Restate, word for word and with no pictures, the stretch of lines in the data below that begins at the line with "pink donut [459,109,512,142]" and ends at the line with "yellow carrot [470,424,576,448]", inclusive.

Dataset entries START

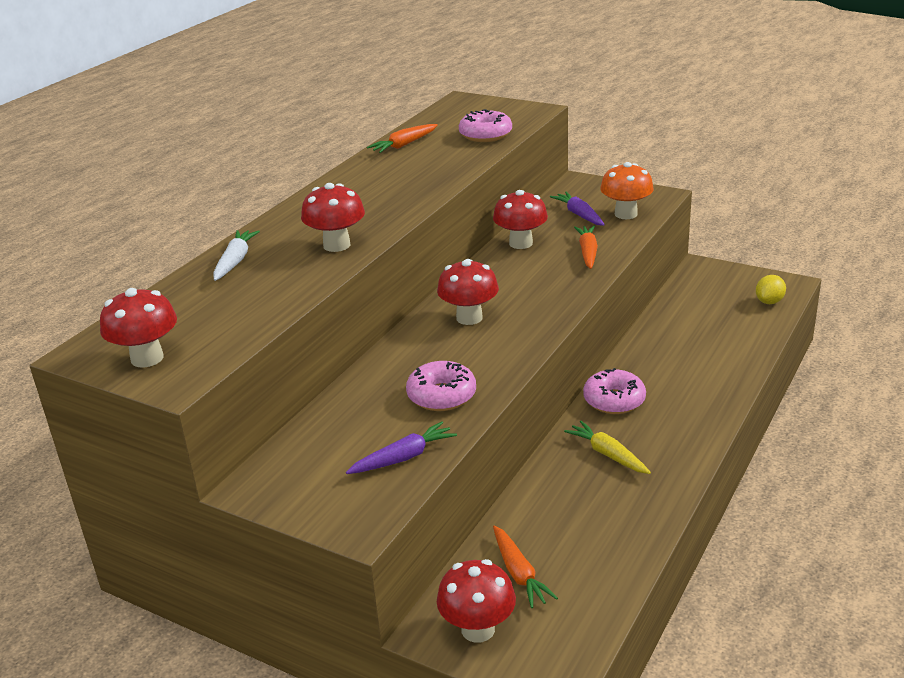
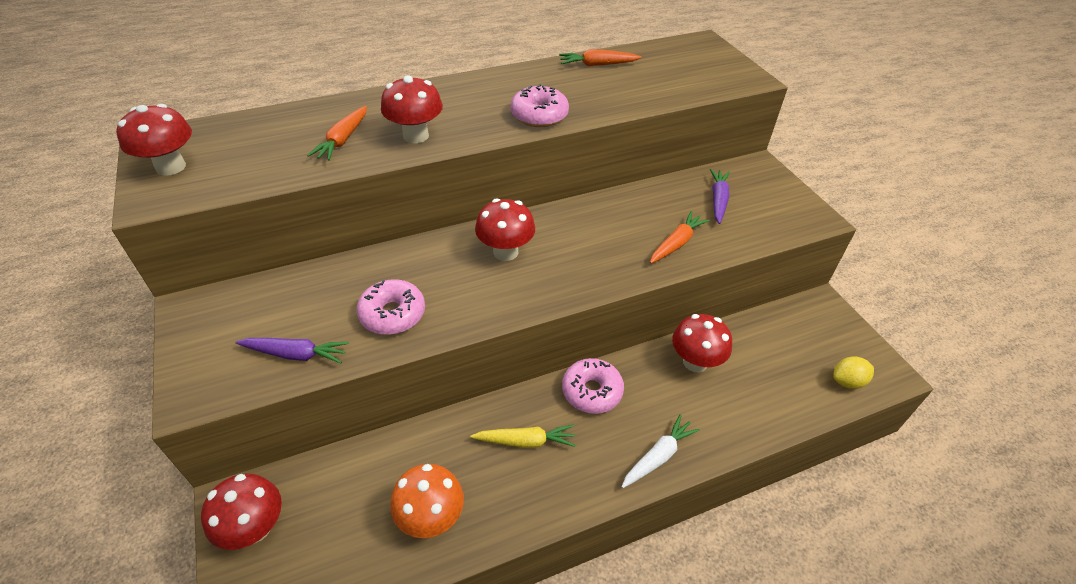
camera: 35 degrees right, 15 degrees up
white carrot [213,230,260,281] -> white carrot moved to [621,414,700,488]
pink donut [459,109,512,142] -> pink donut moved to [510,84,569,127]
red mushroom [493,190,548,249] -> red mushroom moved to [672,314,732,372]
orange carrot [493,525,558,608] -> orange carrot moved to [307,106,367,161]
yellow carrot [564,421,651,474] -> yellow carrot turned 90 degrees clockwise [470,424,576,448]
orange mushroom [600,162,654,219] -> orange mushroom moved to [390,464,464,538]

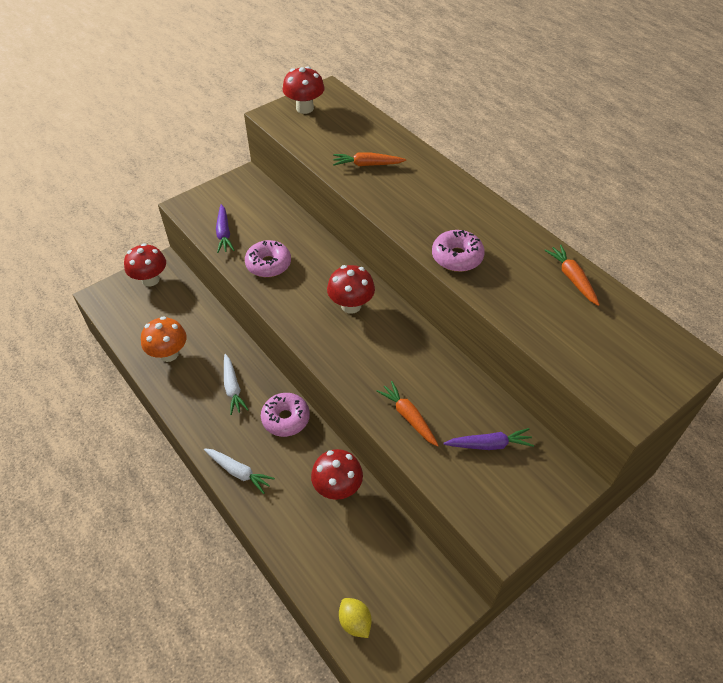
camera: 75 degrees right, 5 degrees up
red mushroom [381,75,443,143] -> none
yellow carrot [470,424,576,448] -> white carrot [224,354,248,415]
orange carrot [650,211,710,264] -> orange carrot turned 150 degrees counterclockwise [377,381,439,447]

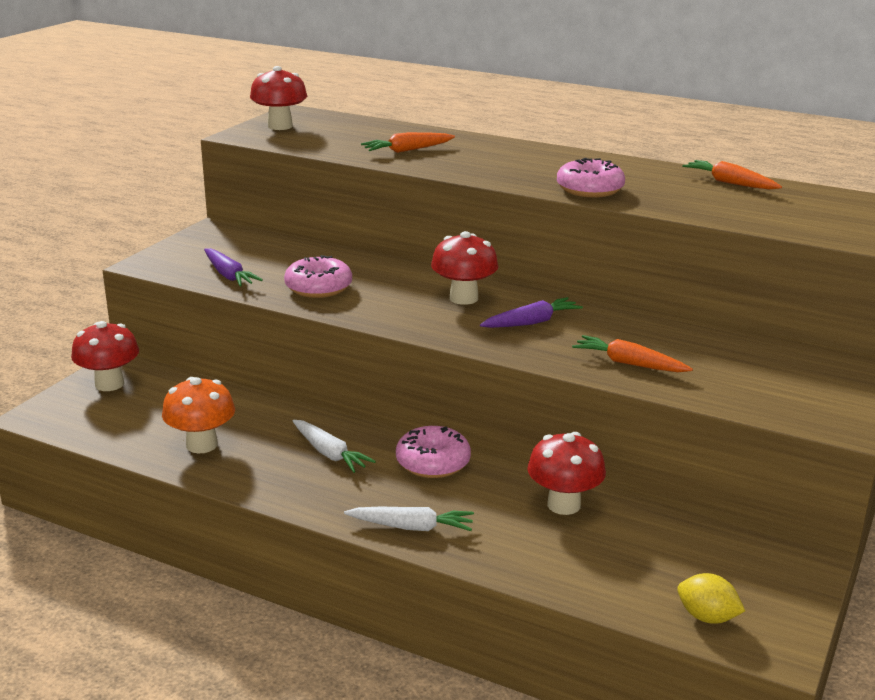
camera: 25 degrees left, 25 degrees down
purple carrot [444,428,534,450] -> purple carrot moved to [480,297,583,328]

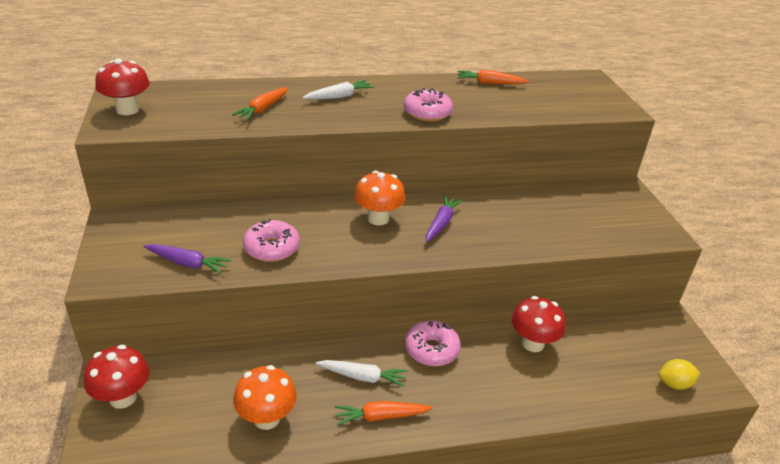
camera: 40 degrees left, 10 degrees up
white carrot [344,507,474,531] -> white carrot moved to [302,80,374,100]
red mushroom [431,231,498,305] -> orange mushroom [354,171,405,225]
orange carrot [572,335,693,372] -> orange carrot moved to [335,401,433,426]

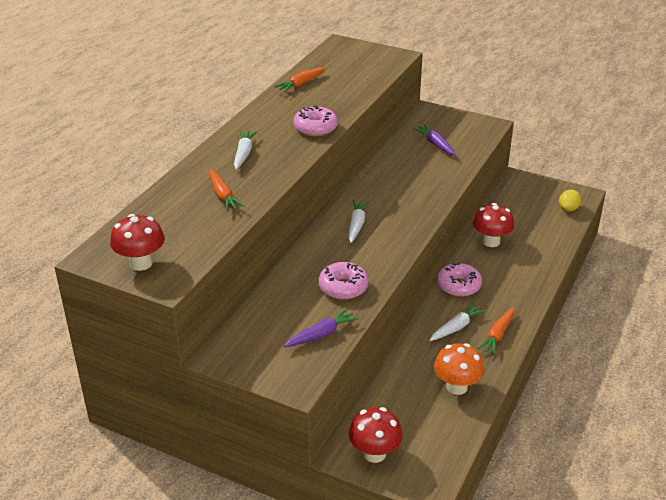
camera: 50 degrees left, 0 degrees up
orange mushroom [354,171,405,225] -> white carrot [348,200,370,243]
purple carrot [426,195,463,242] -> purple carrot moved to [413,125,456,156]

Dataset entries END

Output below:
pink donut [459,109,512,142] -> pink donut moved to [510,84,569,127]
red mushroom [493,190,548,249] -> red mushroom moved to [672,314,732,372]
orange carrot [493,525,558,608] -> orange carrot moved to [307,106,367,161]
yellow carrot [564,421,651,474] -> yellow carrot turned 90 degrees clockwise [470,424,576,448]
orange mushroom [600,162,654,219] -> orange mushroom moved to [390,464,464,538]

camera: 75 degrees right, 5 degrees up
red mushroom [381,75,443,143] -> none
yellow carrot [470,424,576,448] -> white carrot [224,354,248,415]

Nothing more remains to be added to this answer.